** Extracted records follows **

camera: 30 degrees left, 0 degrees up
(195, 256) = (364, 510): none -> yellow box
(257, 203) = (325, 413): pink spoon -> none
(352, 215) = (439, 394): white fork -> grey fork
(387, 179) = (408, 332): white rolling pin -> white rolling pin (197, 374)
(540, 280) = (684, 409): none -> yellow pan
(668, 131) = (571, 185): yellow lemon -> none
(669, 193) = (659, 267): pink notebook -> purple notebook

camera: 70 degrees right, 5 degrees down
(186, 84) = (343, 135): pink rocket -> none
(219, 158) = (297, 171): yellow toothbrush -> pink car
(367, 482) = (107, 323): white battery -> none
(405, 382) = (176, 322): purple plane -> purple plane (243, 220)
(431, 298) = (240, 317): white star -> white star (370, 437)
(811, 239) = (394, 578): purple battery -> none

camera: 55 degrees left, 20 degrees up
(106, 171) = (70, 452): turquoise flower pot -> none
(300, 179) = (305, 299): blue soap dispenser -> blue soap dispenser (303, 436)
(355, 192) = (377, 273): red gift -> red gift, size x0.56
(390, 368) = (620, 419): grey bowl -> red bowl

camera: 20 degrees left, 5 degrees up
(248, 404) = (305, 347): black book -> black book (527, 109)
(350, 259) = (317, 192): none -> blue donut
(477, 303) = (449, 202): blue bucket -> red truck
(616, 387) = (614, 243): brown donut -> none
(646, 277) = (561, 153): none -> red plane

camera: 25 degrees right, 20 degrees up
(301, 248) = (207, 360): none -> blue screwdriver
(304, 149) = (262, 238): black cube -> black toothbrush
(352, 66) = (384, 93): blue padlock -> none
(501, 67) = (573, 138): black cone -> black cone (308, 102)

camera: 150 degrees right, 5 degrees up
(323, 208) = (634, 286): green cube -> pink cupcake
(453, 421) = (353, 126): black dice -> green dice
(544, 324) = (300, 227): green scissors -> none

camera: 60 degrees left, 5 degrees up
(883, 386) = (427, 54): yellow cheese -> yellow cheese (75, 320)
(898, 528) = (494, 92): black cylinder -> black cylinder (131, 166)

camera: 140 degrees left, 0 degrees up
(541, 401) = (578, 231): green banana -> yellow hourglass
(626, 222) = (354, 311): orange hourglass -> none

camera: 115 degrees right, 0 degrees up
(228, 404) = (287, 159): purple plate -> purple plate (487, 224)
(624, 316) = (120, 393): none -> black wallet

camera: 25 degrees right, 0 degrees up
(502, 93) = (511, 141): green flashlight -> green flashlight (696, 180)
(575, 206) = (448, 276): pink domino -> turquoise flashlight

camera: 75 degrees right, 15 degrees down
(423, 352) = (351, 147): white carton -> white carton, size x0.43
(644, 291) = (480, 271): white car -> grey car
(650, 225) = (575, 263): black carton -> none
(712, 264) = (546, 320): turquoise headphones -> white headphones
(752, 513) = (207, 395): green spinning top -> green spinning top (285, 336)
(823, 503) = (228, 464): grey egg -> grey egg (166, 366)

** End of Extracted records **

What is expected |
Write out each record again, keeping every word as it is.

Written response |
camera: 30 degrees left, 0 degrees up
(195, 256) = (364, 510): none -> yellow box
(257, 203) = (325, 413): pink spoon -> none
(352, 215) = (439, 394): white fork -> grey fork
(387, 179) = (408, 332): white rolling pin -> white rolling pin (197, 374)
(540, 280) = (684, 409): none -> yellow pan
(668, 131) = (571, 185): yellow lemon -> none
(669, 193) = (659, 267): pink notebook -> purple notebook

camera: 70 degrees right, 5 degrees down
(186, 84) = (343, 135): pink rocket -> none
(219, 158) = (297, 171): yellow toothbrush -> pink car
(367, 482) = (107, 323): white battery -> none
(405, 382) = (176, 322): purple plane -> purple plane (243, 220)
(431, 298) = (240, 317): white star -> white star (370, 437)
(811, 239) = (394, 578): purple battery -> none

camera: 55 degrees left, 20 degrees up
(106, 171) = (70, 452): turquoise flower pot -> none
(300, 179) = (305, 299): blue soap dispenser -> blue soap dispenser (303, 436)
(355, 192) = (377, 273): red gift -> red gift, size x0.56
(390, 368) = (620, 419): grey bowl -> red bowl

camera: 20 degrees left, 5 degrees up
(248, 404) = (305, 347): black book -> black book (527, 109)
(350, 259) = (317, 192): none -> blue donut
(477, 303) = (449, 202): blue bucket -> red truck
(616, 387) = (614, 243): brown donut -> none
(646, 277) = (561, 153): none -> red plane

camera: 25 degrees right, 20 degrees up
(301, 248) = (207, 360): none -> blue screwdriver
(304, 149) = (262, 238): black cube -> black toothbrush
(352, 66) = (384, 93): blue padlock -> none
(501, 67) = (573, 138): black cone -> black cone (308, 102)

camera: 150 degrees right, 5 degrees up
(323, 208) = (634, 286): green cube -> pink cupcake
(453, 421) = (353, 126): black dice -> green dice
(544, 324) = (300, 227): green scissors -> none

camera: 60 degrees left, 5 degrees up
(883, 386) = (427, 54): yellow cheese -> yellow cheese (75, 320)
(898, 528) = (494, 92): black cylinder -> black cylinder (131, 166)

camera: 140 degrees left, 0 degrees up
(541, 401) = (578, 231): green banana -> yellow hourglass
(626, 222) = (354, 311): orange hourglass -> none

camera: 115 degrees right, 0 degrees up
(228, 404) = (287, 159): purple plate -> purple plate (487, 224)
(624, 316) = (120, 393): none -> black wallet

camera: 25 degrees right, 0 degrees up
(502, 93) = (511, 141): green flashlight -> green flashlight (696, 180)
(575, 206) = (448, 276): pink domino -> turquoise flashlight

camera: 75 degrees right, 15 degrees down
(423, 352) = (351, 147): white carton -> white carton, size x0.43
(644, 291) = (480, 271): white car -> grey car
(650, 225) = (575, 263): black carton -> none
(712, 264) = (546, 320): turquoise headphones -> white headphones
(752, 513) = (207, 395): green spinning top -> green spinning top (285, 336)
(823, 503) = (228, 464): grey egg -> grey egg (166, 366)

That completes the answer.